Records from a data collection >>

"""

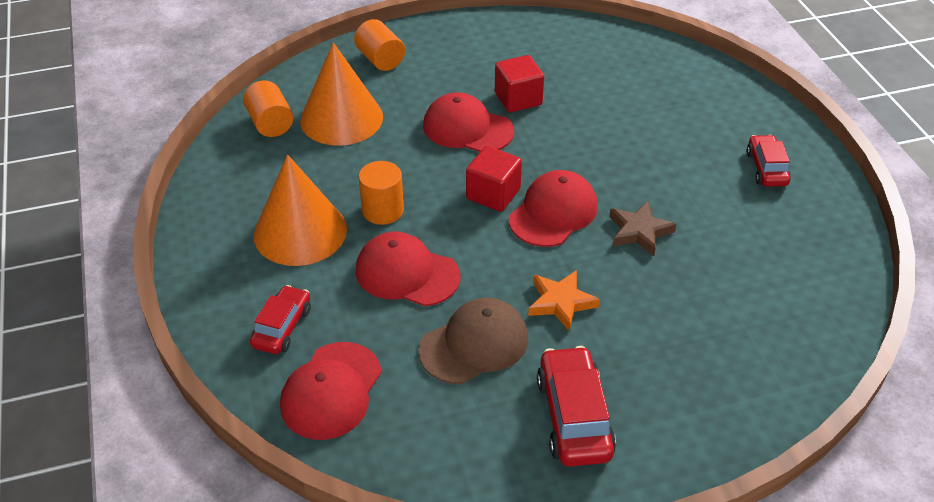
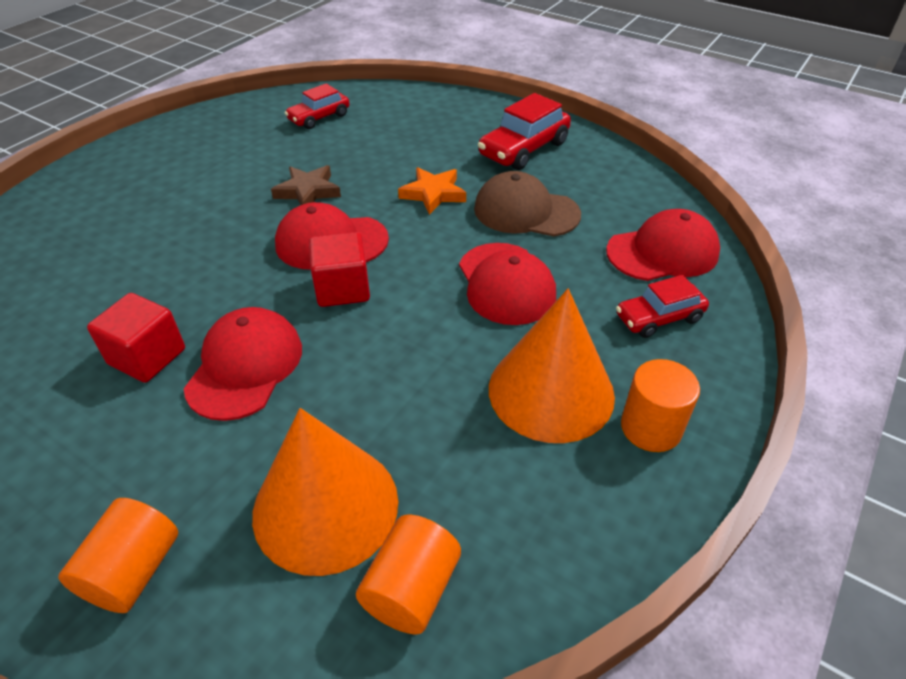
camera: 130 degrees left, 0 degrees up
(383, 210) = (449, 349): orange cylinder -> orange cylinder (651, 428)
(467, 128) = (245, 366): red cap -> red cap turned 150 degrees counterclockwise
(766, 168) = (158, 164): red car -> red car (319, 118)

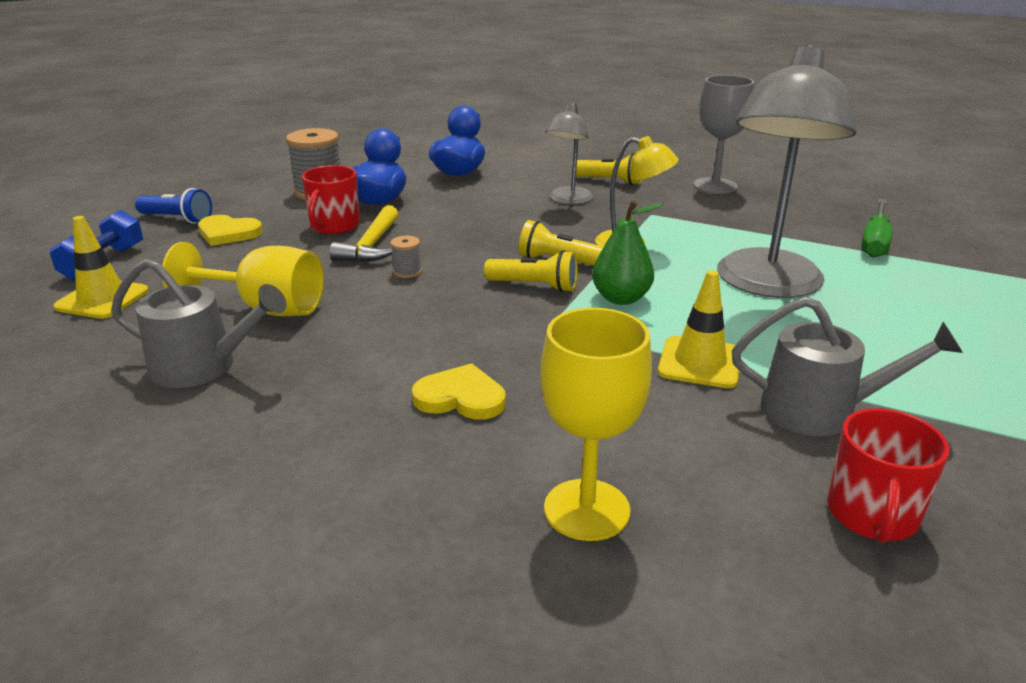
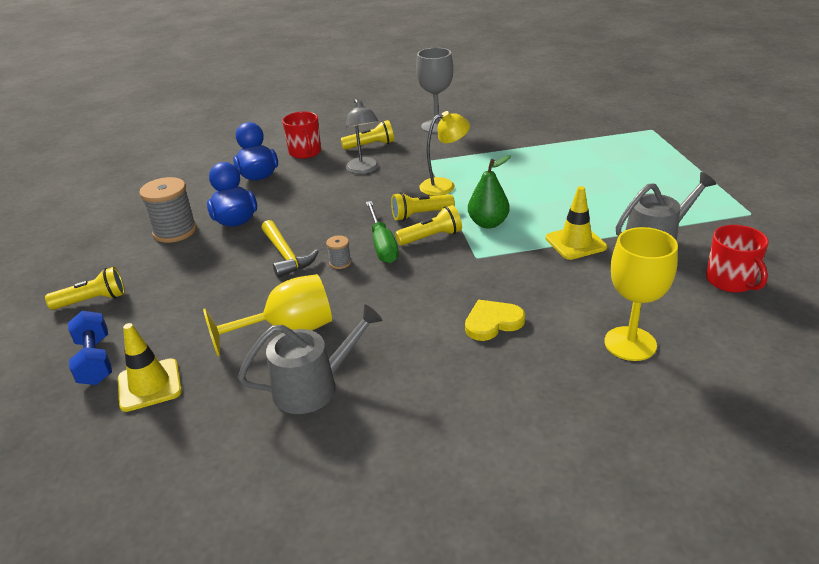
camera: 35 degrees left, 5 degrees up
(177, 219) = (92, 300): blue flashlight -> yellow flashlight
(228, 233) = (159, 293): yellow heart -> none
(334, 226) = (233, 252): red mug -> red mug (305, 152)
(766, 285) = (547, 183): grey lamp -> none
(874, 241) = (562, 133): green screwdriver -> green screwdriver (382, 244)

"""

TASK DIRECTIONS >> The records above are to be quoted exactly, with all pictures left out.

WRITTEN SOLUTION >>
camera: 130 degrees left, 0 degrees up
(383, 210) = (449, 349): orange cylinder -> orange cylinder (651, 428)
(467, 128) = (245, 366): red cap -> red cap turned 150 degrees counterclockwise
(766, 168) = (158, 164): red car -> red car (319, 118)

camera: 35 degrees left, 5 degrees up
(177, 219) = (92, 300): blue flashlight -> yellow flashlight
(228, 233) = (159, 293): yellow heart -> none
(334, 226) = (233, 252): red mug -> red mug (305, 152)
(766, 285) = (547, 183): grey lamp -> none
(874, 241) = (562, 133): green screwdriver -> green screwdriver (382, 244)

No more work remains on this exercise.